»»
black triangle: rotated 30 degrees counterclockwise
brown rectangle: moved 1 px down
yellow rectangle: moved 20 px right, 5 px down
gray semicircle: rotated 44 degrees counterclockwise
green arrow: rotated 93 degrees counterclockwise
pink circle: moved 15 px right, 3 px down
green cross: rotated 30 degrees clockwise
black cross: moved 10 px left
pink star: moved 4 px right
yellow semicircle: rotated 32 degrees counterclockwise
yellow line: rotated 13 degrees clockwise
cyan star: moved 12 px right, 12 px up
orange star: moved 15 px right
««
»»
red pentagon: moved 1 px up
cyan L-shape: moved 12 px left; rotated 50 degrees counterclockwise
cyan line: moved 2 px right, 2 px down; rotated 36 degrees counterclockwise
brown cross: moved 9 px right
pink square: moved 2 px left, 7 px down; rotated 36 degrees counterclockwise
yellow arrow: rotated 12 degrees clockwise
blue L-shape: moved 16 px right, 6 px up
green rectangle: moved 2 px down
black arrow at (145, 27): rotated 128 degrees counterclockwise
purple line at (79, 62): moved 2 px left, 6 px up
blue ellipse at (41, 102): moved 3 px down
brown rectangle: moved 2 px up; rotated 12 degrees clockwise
««
_Work required_. From the records above, print exactly the lines that run from the line with "green arrow: rotated" to the line with "orange star: moved 15 px right", inclusive.

_Finished exercise_.
green arrow: rotated 93 degrees counterclockwise
pink circle: moved 15 px right, 3 px down
green cross: rotated 30 degrees clockwise
black cross: moved 10 px left
pink star: moved 4 px right
yellow semicircle: rotated 32 degrees counterclockwise
yellow line: rotated 13 degrees clockwise
cyan star: moved 12 px right, 12 px up
orange star: moved 15 px right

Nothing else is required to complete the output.